WHAT YOU ARE ASKED TO DO
Every record below is to be retyped exactly.

AVAILABLE DATA

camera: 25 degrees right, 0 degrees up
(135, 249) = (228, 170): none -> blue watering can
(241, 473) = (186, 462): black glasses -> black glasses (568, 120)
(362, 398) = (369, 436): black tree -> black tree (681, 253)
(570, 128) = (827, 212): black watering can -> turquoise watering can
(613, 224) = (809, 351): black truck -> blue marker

COMPLETED EXERCISE
camera: 25 degrees right, 0 degrees up
(135, 249) = (228, 170): none -> blue watering can
(241, 473) = (186, 462): black glasses -> black glasses (568, 120)
(362, 398) = (369, 436): black tree -> black tree (681, 253)
(570, 128) = (827, 212): black watering can -> turquoise watering can
(613, 224) = (809, 351): black truck -> blue marker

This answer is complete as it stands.